What you should do:
From the material below, pull out every line that contains the word "headband", matching its case exactly, and copy those lines.

Task data:
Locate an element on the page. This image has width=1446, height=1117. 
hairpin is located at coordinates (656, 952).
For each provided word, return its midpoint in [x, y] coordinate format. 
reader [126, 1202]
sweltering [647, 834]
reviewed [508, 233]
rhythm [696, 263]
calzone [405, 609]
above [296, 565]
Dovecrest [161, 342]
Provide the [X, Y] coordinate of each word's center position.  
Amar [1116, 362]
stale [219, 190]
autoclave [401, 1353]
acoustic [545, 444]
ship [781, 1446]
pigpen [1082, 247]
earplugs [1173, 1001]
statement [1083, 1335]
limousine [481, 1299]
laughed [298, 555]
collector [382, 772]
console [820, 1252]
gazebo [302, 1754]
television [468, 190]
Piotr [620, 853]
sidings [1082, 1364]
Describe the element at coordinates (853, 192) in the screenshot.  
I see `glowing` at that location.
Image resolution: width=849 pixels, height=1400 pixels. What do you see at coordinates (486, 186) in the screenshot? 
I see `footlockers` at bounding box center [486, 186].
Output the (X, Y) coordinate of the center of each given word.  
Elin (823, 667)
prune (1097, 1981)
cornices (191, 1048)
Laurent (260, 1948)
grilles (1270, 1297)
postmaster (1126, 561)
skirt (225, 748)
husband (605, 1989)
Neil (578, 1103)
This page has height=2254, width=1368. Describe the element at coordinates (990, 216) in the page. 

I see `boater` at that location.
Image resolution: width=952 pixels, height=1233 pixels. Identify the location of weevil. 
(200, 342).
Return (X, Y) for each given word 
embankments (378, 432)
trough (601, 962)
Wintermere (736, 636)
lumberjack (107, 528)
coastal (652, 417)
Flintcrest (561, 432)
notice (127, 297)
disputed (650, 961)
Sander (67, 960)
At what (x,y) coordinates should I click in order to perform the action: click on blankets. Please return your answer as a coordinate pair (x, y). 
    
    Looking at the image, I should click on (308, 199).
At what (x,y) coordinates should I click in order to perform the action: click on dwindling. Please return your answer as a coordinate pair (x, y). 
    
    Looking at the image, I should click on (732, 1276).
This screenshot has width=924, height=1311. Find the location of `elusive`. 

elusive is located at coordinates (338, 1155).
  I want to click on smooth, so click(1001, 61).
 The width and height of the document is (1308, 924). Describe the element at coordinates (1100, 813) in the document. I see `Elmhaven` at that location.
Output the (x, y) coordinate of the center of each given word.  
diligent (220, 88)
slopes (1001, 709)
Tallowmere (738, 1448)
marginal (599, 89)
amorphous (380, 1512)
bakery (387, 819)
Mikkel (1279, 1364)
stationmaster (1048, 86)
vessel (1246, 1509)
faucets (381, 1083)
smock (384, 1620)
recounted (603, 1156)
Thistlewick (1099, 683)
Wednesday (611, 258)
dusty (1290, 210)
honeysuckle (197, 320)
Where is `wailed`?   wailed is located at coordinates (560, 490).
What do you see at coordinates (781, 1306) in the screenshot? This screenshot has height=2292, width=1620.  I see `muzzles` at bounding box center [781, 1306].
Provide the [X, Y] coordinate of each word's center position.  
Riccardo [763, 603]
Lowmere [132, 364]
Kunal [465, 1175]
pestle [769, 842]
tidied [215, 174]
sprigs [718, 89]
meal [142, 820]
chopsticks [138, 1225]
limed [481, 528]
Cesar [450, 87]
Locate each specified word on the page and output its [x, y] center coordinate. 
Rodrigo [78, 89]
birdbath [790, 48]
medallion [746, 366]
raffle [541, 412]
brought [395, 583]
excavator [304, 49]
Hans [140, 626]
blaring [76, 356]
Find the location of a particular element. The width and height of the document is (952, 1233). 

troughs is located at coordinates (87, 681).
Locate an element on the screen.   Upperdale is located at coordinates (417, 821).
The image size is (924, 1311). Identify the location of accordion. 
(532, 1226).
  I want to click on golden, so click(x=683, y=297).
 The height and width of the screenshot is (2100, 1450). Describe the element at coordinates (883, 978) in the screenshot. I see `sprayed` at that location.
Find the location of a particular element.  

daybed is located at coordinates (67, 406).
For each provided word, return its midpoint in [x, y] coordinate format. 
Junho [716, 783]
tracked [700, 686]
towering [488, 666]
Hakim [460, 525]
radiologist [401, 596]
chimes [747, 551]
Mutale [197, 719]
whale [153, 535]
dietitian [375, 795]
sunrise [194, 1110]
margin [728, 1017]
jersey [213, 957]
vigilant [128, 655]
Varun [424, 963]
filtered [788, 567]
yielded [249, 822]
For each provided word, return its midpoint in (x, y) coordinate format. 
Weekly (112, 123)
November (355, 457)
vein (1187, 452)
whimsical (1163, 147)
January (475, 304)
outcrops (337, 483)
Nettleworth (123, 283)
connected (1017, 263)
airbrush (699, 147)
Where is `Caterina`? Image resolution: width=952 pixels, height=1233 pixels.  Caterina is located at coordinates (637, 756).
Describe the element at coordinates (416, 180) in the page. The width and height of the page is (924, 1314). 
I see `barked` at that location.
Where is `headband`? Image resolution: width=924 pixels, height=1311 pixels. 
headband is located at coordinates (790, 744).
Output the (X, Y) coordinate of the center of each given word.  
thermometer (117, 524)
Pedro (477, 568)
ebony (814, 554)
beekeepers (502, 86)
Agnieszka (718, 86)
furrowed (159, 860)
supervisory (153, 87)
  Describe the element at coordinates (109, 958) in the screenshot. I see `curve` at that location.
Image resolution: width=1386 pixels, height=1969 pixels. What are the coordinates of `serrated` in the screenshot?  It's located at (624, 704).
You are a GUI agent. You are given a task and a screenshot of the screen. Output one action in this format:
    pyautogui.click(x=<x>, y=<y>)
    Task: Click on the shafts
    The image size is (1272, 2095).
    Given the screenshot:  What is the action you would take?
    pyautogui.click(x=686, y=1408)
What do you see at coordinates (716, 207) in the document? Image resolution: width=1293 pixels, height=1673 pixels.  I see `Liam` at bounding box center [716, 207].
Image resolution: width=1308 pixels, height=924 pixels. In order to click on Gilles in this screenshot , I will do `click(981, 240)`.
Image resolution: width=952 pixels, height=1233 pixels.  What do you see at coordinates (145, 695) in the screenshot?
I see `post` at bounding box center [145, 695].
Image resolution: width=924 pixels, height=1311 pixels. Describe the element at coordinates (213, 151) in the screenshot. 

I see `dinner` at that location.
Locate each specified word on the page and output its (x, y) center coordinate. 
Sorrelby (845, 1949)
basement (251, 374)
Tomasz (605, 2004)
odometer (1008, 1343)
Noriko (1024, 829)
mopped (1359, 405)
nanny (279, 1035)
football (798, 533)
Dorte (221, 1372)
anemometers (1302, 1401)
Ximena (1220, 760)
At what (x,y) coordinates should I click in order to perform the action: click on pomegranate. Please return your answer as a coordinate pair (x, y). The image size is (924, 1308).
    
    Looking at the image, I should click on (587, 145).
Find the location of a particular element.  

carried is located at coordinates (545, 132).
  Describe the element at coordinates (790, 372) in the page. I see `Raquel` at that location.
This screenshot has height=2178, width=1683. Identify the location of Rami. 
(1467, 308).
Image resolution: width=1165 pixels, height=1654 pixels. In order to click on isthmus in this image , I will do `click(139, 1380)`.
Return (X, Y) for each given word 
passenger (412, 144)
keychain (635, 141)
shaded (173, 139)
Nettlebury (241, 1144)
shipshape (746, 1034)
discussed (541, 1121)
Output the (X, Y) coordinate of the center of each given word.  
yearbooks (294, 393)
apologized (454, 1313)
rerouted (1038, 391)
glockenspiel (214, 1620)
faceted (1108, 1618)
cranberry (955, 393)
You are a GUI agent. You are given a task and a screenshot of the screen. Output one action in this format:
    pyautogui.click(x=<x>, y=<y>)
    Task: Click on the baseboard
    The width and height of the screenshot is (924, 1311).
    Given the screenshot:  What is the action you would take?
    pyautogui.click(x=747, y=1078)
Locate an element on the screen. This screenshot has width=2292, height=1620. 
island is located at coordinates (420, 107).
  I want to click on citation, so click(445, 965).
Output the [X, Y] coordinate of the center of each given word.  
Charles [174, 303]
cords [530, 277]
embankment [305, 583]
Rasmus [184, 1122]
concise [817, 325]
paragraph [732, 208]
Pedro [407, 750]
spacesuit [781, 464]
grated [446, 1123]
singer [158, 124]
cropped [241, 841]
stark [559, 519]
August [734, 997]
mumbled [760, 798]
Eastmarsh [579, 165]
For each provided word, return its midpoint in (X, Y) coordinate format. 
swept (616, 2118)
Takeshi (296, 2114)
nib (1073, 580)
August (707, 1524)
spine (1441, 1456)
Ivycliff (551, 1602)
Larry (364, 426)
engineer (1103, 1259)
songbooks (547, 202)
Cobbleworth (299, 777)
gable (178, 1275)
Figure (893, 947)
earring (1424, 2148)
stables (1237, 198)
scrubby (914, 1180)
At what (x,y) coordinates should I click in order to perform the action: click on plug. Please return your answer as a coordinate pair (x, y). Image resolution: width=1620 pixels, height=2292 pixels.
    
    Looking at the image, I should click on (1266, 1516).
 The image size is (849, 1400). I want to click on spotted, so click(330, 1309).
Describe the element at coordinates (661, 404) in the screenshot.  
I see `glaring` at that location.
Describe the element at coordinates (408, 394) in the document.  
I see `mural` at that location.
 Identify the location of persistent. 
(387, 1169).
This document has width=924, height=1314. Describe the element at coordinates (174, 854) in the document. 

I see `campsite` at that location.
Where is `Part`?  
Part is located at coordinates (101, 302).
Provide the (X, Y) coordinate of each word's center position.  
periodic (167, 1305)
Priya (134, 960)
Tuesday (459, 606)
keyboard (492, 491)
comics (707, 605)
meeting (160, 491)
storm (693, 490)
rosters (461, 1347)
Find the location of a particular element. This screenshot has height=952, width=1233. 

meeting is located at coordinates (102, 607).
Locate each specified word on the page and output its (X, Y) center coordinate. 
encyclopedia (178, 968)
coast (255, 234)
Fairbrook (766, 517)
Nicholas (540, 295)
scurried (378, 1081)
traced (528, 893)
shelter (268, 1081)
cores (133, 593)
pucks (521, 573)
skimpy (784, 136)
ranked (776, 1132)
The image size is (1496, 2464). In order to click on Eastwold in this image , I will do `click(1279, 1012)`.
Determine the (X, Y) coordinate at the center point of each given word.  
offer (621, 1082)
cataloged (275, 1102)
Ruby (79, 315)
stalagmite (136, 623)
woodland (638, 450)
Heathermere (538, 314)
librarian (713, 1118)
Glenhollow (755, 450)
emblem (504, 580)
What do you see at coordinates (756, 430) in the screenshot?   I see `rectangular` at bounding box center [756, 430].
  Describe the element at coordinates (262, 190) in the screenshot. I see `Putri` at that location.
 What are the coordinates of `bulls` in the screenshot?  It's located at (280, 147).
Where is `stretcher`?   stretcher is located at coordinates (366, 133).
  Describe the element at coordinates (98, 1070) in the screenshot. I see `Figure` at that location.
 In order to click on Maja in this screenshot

Final result:
Where is `headband`? Image resolution: width=924 pixels, height=1311 pixels. 
headband is located at coordinates (790, 744).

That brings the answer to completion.